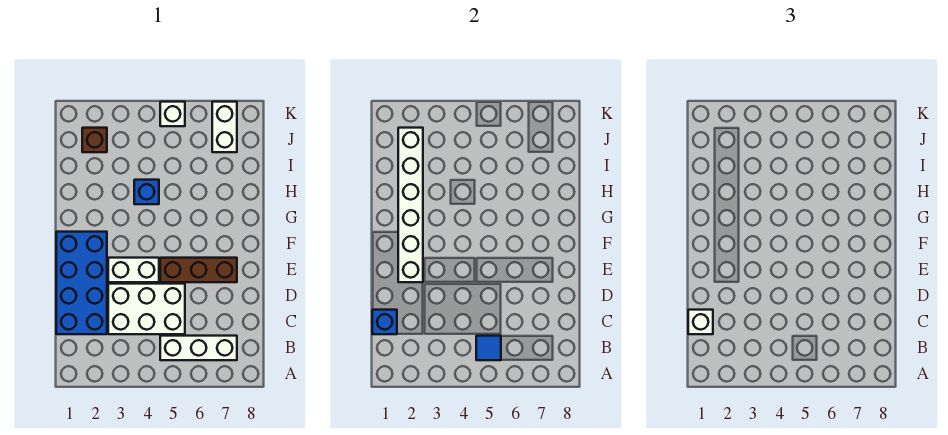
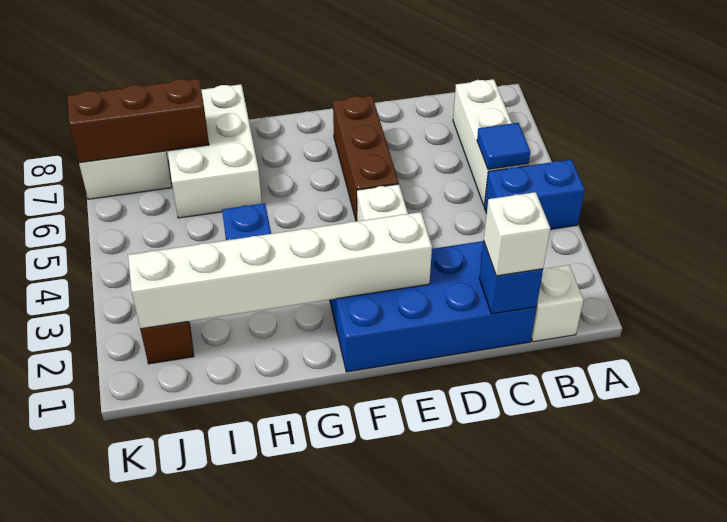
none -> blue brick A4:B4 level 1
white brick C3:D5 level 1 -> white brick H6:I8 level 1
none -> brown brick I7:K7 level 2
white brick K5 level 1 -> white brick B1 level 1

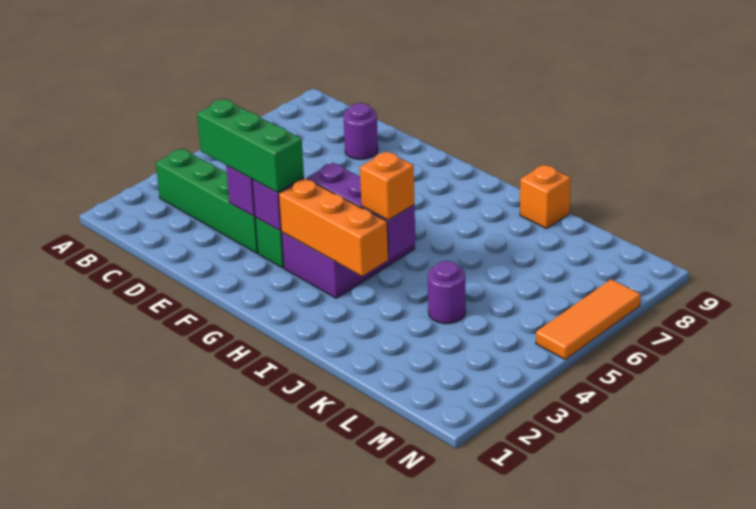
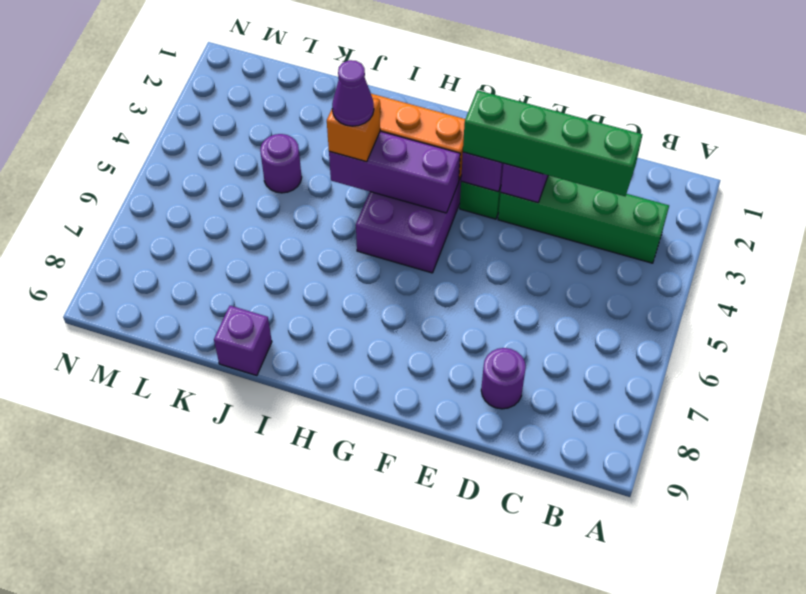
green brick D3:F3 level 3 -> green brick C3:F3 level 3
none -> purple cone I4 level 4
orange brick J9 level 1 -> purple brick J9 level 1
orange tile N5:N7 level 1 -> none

* * *

WHAT TO PRODUCE:
Some of the data mentions "orange". Copy every line where it does.

ANSWER TO THIS TASK:
orange brick J9 level 1 -> purple brick J9 level 1
orange tile N5:N7 level 1 -> none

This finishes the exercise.